Dataset records
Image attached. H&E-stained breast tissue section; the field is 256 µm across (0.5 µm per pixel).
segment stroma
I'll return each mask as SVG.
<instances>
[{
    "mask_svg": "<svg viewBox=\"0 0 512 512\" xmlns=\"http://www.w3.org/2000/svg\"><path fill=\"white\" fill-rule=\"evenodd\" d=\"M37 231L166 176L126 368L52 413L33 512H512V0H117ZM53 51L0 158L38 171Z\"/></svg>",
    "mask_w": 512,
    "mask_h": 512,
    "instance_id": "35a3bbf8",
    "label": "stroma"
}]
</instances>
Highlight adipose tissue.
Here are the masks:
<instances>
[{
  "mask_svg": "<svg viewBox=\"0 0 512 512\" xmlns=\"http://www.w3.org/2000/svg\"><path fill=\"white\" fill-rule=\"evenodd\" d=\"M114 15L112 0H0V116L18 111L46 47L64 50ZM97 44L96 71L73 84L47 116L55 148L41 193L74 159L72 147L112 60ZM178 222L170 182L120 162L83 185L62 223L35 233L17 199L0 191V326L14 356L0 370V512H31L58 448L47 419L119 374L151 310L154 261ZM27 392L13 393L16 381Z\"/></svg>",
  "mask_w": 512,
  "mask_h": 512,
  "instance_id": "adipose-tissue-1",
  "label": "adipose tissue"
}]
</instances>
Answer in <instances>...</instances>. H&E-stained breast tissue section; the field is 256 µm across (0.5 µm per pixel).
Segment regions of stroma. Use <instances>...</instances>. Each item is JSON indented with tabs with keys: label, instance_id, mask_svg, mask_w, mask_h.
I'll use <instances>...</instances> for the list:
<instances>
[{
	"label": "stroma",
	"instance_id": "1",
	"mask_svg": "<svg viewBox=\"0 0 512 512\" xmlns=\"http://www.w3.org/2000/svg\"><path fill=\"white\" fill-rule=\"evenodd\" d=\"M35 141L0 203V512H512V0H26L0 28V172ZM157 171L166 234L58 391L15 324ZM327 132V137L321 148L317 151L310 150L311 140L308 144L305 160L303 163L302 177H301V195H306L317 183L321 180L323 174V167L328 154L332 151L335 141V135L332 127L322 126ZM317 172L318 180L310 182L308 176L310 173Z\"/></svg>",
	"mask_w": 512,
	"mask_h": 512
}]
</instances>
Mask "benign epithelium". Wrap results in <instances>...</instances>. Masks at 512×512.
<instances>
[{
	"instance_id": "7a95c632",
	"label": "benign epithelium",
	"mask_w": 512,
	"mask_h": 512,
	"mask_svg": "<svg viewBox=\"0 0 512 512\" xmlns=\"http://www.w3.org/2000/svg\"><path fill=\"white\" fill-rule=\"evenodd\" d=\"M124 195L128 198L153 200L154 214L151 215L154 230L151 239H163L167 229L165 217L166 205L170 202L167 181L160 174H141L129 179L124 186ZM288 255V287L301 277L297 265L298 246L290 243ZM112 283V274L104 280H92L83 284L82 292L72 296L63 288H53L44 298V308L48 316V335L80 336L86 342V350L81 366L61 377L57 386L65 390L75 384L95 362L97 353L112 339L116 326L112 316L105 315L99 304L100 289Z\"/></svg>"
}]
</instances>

What you should do
Give the listing again, word for word.

Completed task
Image attached. H&E-stained breast tissue section; the field is 256 µm across (0.5 µm per pixel).
segment stroma
I'll return each mask as SVG.
<instances>
[{
    "mask_svg": "<svg viewBox=\"0 0 512 512\" xmlns=\"http://www.w3.org/2000/svg\"><path fill=\"white\" fill-rule=\"evenodd\" d=\"M37 231L166 176L126 368L52 413L33 512H512V0H117ZM53 51L0 158L38 171Z\"/></svg>",
    "mask_w": 512,
    "mask_h": 512,
    "instance_id": "35a3bbf8",
    "label": "stroma"
}]
</instances>
Highlight adipose tissue.
Here are the masks:
<instances>
[{
  "mask_svg": "<svg viewBox=\"0 0 512 512\" xmlns=\"http://www.w3.org/2000/svg\"><path fill=\"white\" fill-rule=\"evenodd\" d=\"M114 15L112 0H0V116L18 111L46 47L64 50ZM97 44L96 71L73 84L47 116L55 148L41 193L74 159L72 147L112 60ZM178 222L170 182L120 162L83 185L62 223L35 233L17 199L0 191V326L14 356L0 370V512H31L58 448L47 419L119 374L151 310L154 261ZM27 392L13 393L16 381Z\"/></svg>",
  "mask_w": 512,
  "mask_h": 512,
  "instance_id": "adipose-tissue-1",
  "label": "adipose tissue"
}]
</instances>
Answer in <instances>...</instances>. H&E-stained breast tissue section; the field is 256 µm across (0.5 µm per pixel).
Segment regions of stroma. Use <instances>...</instances>. Each item is JSON indented with tabs with keys: label, instance_id, mask_svg, mask_w, mask_h.
I'll use <instances>...</instances> for the list:
<instances>
[{
	"label": "stroma",
	"instance_id": "1",
	"mask_svg": "<svg viewBox=\"0 0 512 512\" xmlns=\"http://www.w3.org/2000/svg\"><path fill=\"white\" fill-rule=\"evenodd\" d=\"M35 141L0 203V512H512V0H26L0 28V172ZM157 171L166 234L58 391L15 324ZM327 132V137L321 148L317 151L310 150L311 140L308 144L305 160L303 163L302 177H301V195H306L317 183L321 180L323 174V167L328 154L332 151L335 141V135L332 127L322 126ZM317 172L318 180L310 182L308 176L310 173Z\"/></svg>",
	"mask_w": 512,
	"mask_h": 512
}]
</instances>
Mask "benign epithelium". Wrap results in <instances>...</instances>. Masks at 512×512.
<instances>
[{
	"instance_id": "7a95c632",
	"label": "benign epithelium",
	"mask_w": 512,
	"mask_h": 512,
	"mask_svg": "<svg viewBox=\"0 0 512 512\" xmlns=\"http://www.w3.org/2000/svg\"><path fill=\"white\" fill-rule=\"evenodd\" d=\"M124 195L128 198L153 200L154 214L151 215L154 230L151 239H163L167 229L165 217L166 205L170 202L167 181L160 174H141L129 179L124 186ZM288 255V287L301 277L297 265L298 246L290 243ZM112 283V274L104 280H92L83 284L82 292L72 296L63 288H53L44 298V308L48 316V335L80 336L86 342V350L81 366L61 377L57 386L65 390L75 384L95 362L97 353L112 339L116 326L112 316L105 315L99 304L100 289Z\"/></svg>"
}]
</instances>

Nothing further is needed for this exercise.